** Excerpted records follows **
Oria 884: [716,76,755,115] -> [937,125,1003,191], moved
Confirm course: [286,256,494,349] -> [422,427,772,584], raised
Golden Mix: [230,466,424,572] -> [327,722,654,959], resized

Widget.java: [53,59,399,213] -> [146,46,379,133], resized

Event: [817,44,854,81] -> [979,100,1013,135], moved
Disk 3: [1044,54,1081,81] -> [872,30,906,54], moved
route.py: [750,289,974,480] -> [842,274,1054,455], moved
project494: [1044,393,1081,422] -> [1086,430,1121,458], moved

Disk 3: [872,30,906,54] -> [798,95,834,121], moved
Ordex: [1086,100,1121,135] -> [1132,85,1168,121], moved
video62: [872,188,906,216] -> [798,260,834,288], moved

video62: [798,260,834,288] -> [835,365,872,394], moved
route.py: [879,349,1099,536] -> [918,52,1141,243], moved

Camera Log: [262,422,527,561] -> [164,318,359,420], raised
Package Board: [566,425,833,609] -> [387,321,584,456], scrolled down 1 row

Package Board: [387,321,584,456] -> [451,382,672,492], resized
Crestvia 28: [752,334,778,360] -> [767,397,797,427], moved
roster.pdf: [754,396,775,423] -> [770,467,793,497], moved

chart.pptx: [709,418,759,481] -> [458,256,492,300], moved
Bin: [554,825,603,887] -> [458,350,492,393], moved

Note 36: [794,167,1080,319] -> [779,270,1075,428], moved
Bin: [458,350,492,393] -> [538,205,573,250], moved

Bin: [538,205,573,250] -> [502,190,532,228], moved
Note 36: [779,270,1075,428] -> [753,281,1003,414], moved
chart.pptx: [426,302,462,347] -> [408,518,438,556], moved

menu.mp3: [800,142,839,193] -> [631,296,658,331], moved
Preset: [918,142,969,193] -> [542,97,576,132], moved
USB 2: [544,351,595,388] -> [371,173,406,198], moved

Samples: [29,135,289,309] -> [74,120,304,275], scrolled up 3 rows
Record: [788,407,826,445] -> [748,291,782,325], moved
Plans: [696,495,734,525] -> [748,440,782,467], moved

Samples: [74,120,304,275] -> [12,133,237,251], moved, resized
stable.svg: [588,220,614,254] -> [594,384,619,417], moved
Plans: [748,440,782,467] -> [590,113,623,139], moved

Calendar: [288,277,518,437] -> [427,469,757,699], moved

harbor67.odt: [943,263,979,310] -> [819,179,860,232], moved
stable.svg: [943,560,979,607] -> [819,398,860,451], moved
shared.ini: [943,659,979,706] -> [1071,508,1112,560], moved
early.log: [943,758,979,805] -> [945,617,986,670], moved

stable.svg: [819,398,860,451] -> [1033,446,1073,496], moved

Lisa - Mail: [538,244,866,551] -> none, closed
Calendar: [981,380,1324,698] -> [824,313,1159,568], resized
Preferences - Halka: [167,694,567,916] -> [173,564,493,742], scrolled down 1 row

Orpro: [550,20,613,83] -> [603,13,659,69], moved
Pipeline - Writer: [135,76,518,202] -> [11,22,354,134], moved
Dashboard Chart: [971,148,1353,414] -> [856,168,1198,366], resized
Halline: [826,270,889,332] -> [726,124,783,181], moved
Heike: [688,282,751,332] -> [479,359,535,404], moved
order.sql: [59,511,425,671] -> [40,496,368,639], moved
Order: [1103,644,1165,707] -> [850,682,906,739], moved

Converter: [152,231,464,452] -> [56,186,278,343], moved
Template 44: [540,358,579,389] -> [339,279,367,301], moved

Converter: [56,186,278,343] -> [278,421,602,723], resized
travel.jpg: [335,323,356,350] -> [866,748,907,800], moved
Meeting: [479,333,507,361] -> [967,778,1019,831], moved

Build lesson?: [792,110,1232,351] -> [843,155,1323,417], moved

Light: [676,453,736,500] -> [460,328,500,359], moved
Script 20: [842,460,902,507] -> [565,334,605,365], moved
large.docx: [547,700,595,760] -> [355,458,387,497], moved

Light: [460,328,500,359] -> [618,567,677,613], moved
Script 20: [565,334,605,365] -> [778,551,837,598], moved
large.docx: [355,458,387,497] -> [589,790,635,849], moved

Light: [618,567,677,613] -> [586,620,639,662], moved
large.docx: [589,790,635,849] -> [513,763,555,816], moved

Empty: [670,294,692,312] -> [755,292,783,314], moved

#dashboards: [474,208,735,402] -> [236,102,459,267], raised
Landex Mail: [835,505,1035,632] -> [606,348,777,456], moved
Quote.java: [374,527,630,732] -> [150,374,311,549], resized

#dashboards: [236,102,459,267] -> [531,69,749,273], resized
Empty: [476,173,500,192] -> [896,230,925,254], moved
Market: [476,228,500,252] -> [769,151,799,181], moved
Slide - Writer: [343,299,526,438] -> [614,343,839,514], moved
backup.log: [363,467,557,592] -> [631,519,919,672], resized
** End of Excerpted records **
> [Exercise brief] Which lines above contain the word "Note"? Copy each of them.

> [Solved exercise]
Note 36: [794,167,1080,319] -> [779,270,1075,428], moved
Note 36: [779,270,1075,428] -> [753,281,1003,414], moved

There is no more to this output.